What you should do: Can you rewrite all the entries below, swapping each "none" for "no time", keeping everything else unchanged, and omitting the pictures?

Supplied entries:
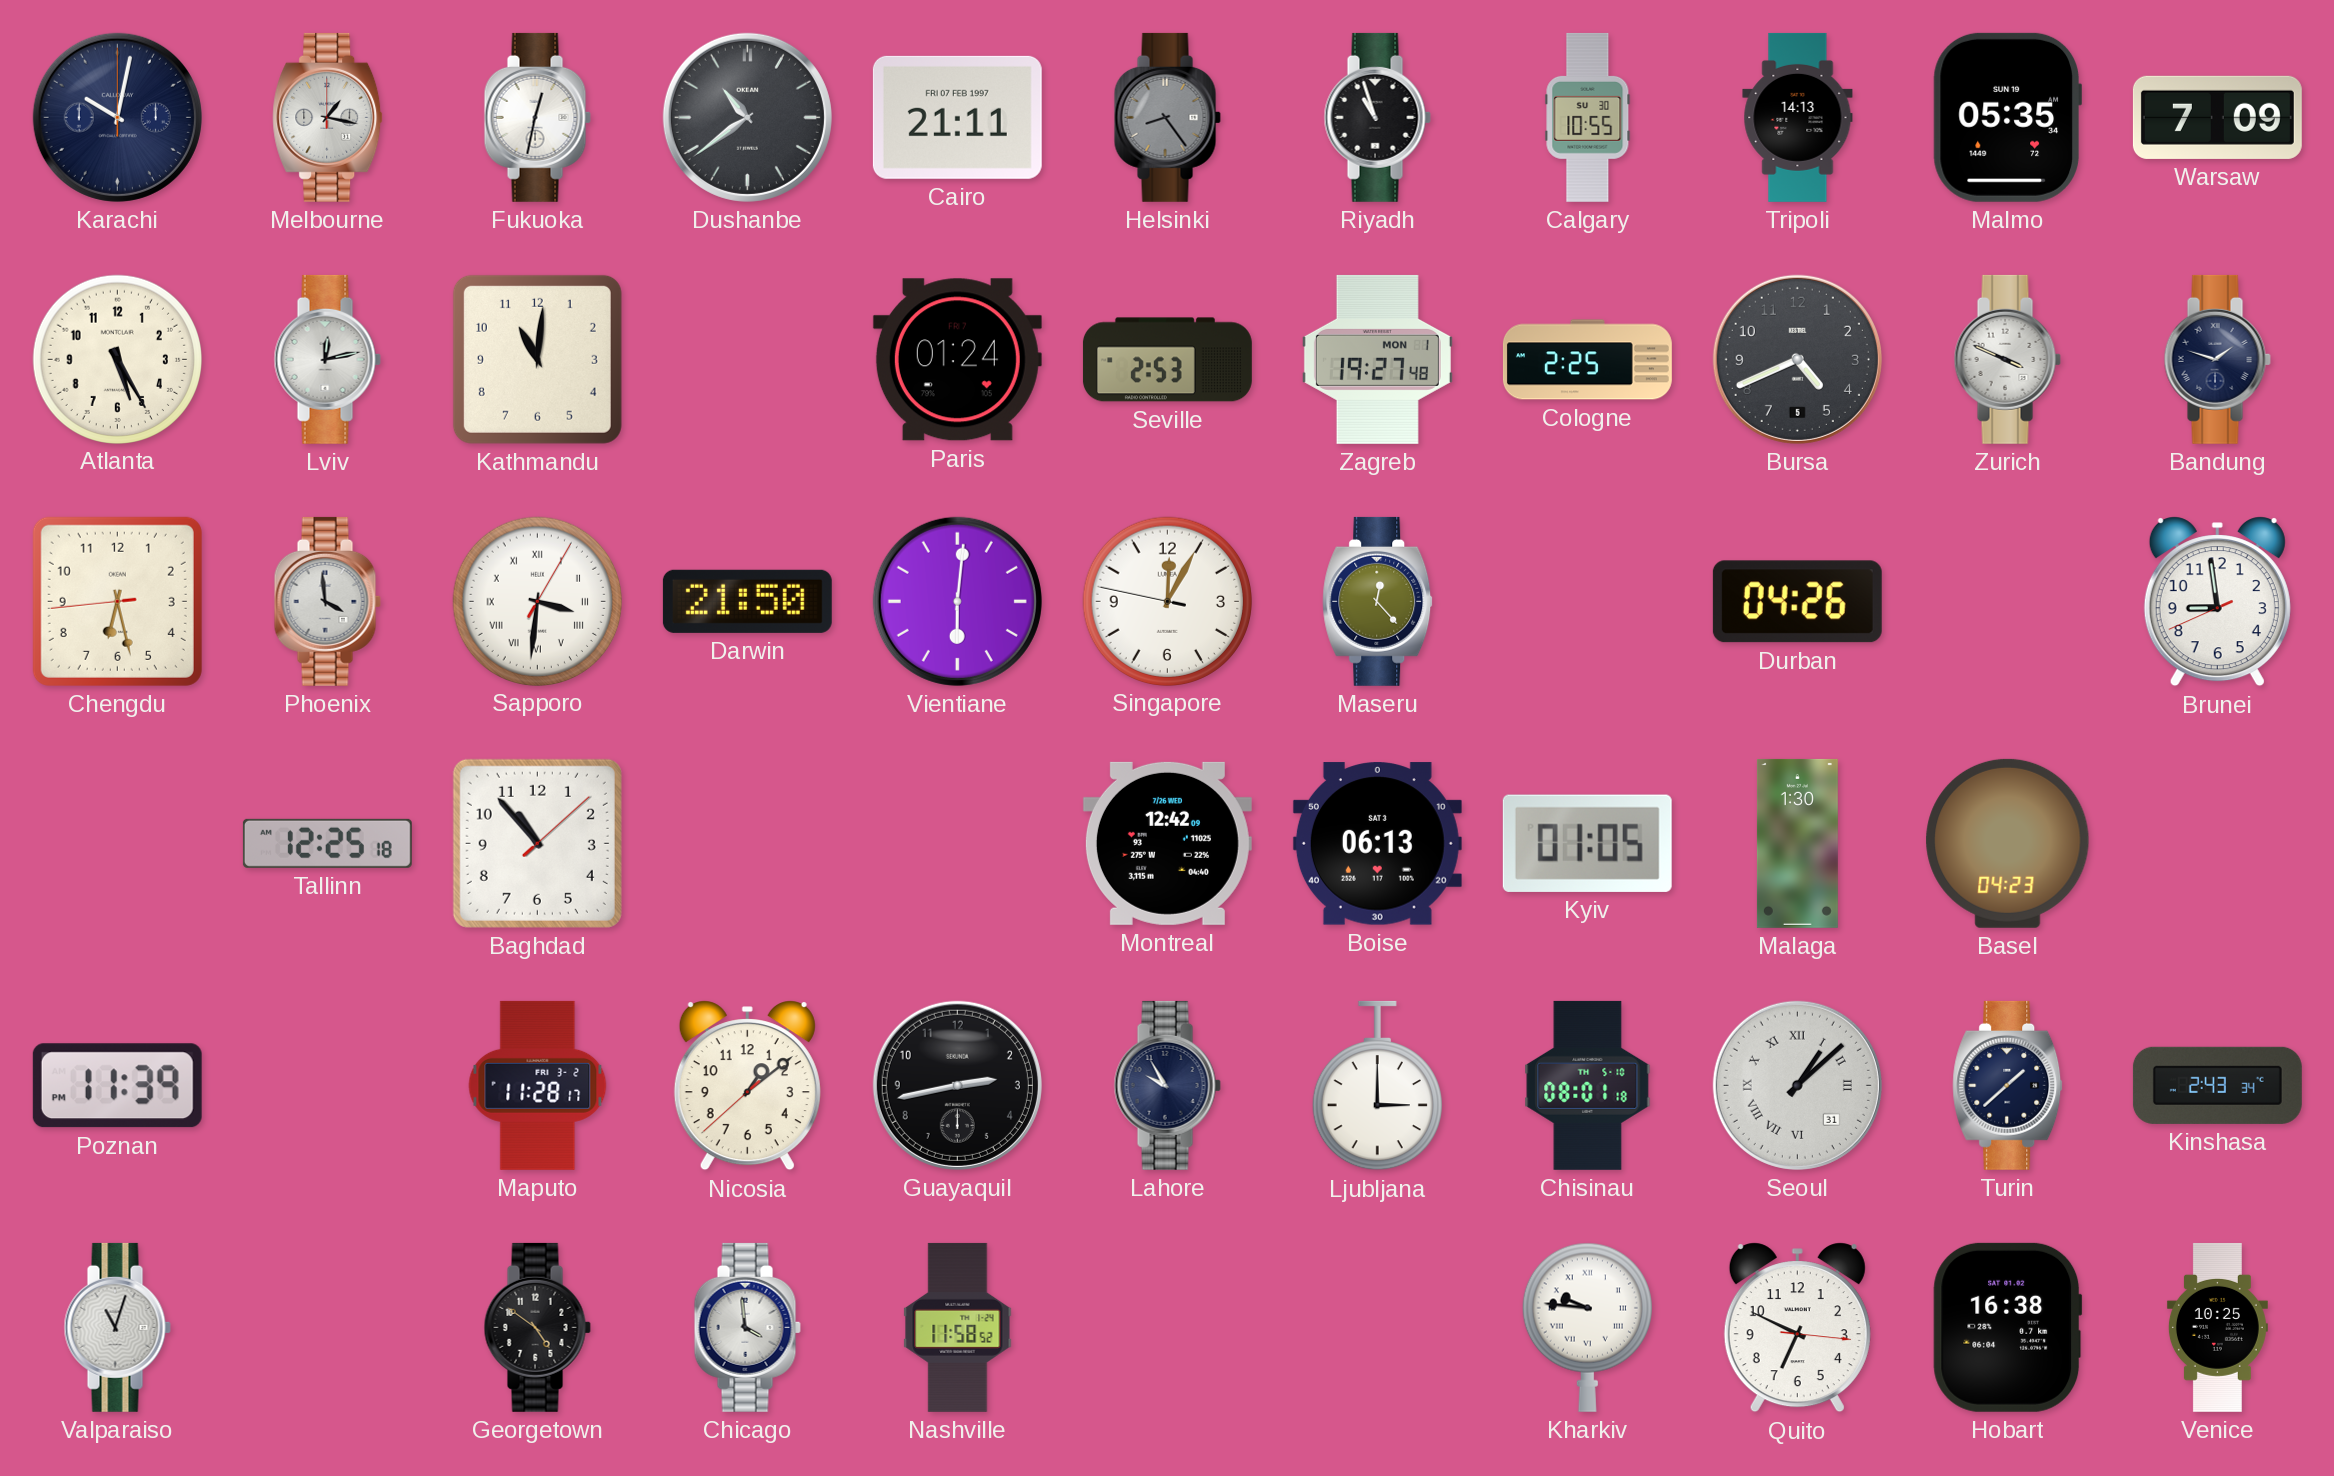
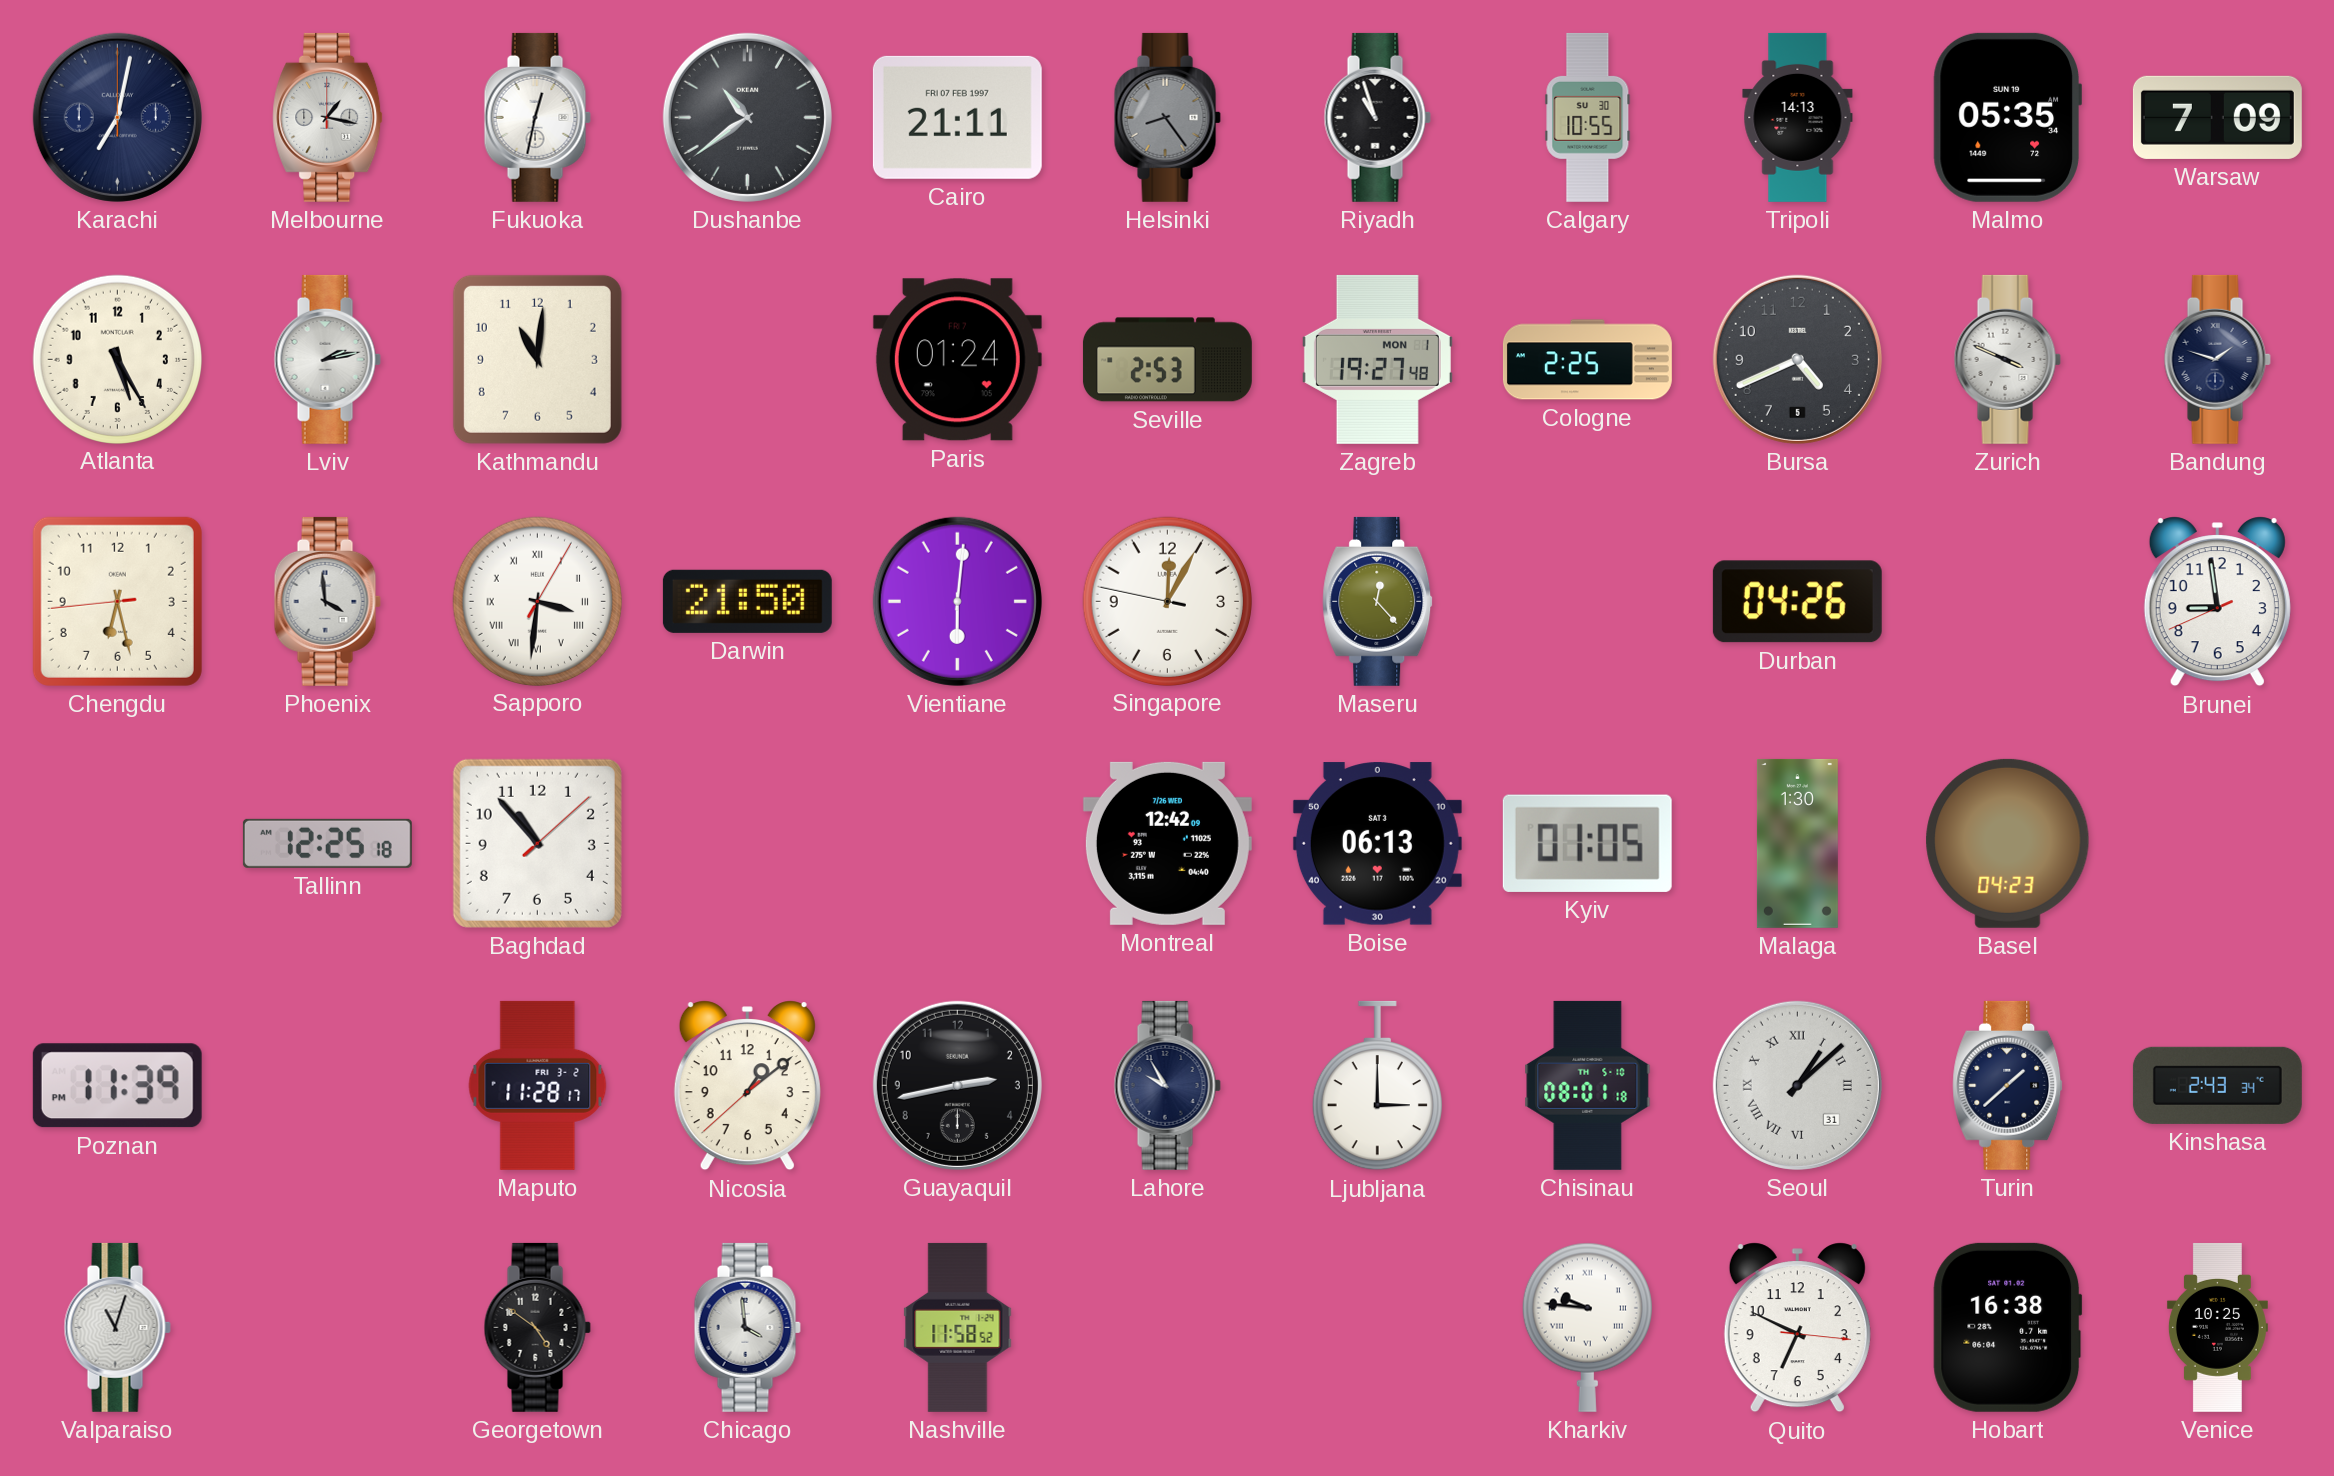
Karachi: 10:02 -> 7:02
Lviv: 12:13 -> 2:13
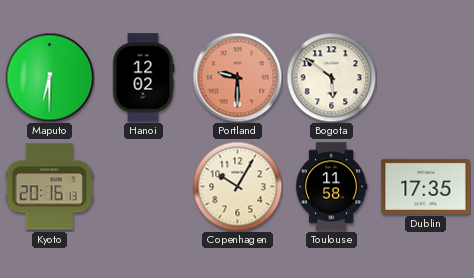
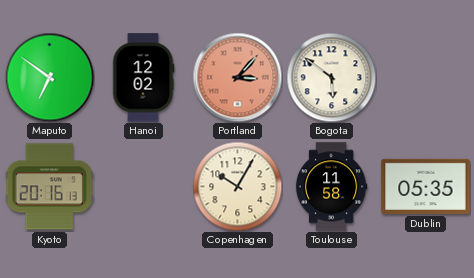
Maputo: 6:30 -> 6:51
Portland: 9:30 -> 3:07
Dublin: 17:35 -> 05:35
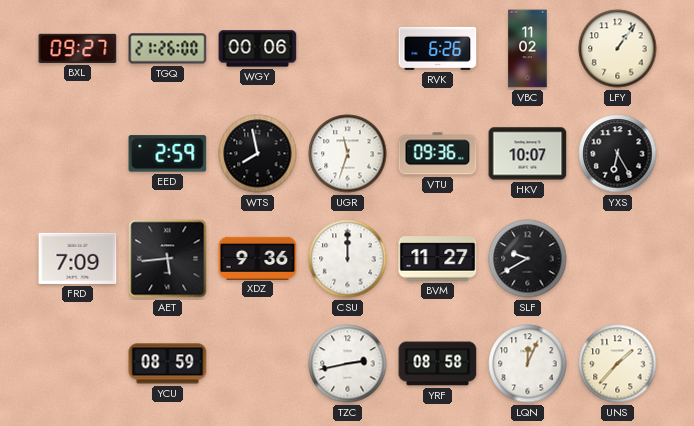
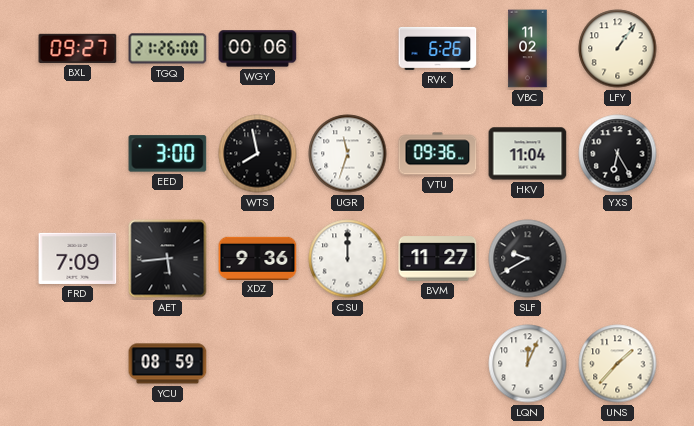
EED: 2:59 -> 3:00
HKV: 10:07 -> 11:04
TZC: 2:43 -> none
YRF: 08:58 -> none
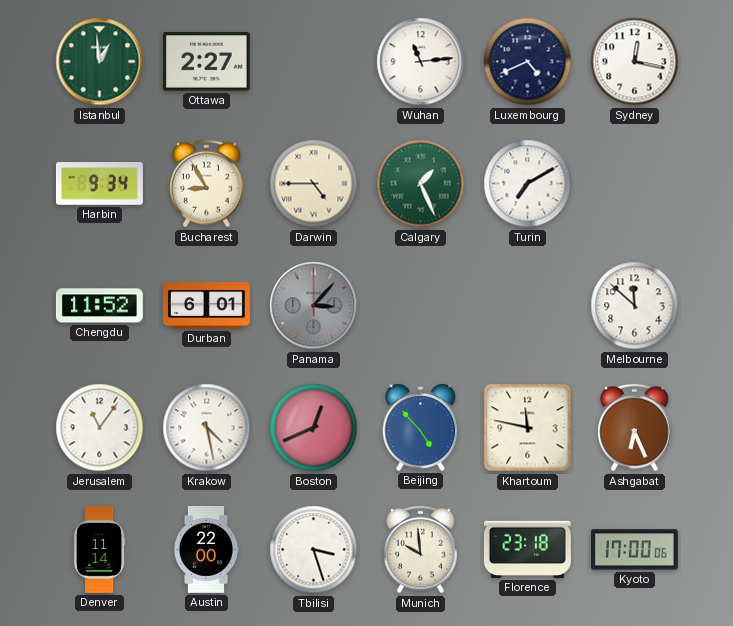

Answer in full:
Karachi: 10:02 -> 7:02
Lviv: 12:13 -> 2:13
Maputo: 6:30 -> 6:51
Portland: 9:30 -> 3:07
Dublin: 17:35 -> 05:35
EED: 2:59 -> 3:00
HKV: 10:07 -> 11:04
TZC: 2:43 -> no time
YRF: 08:58 -> no time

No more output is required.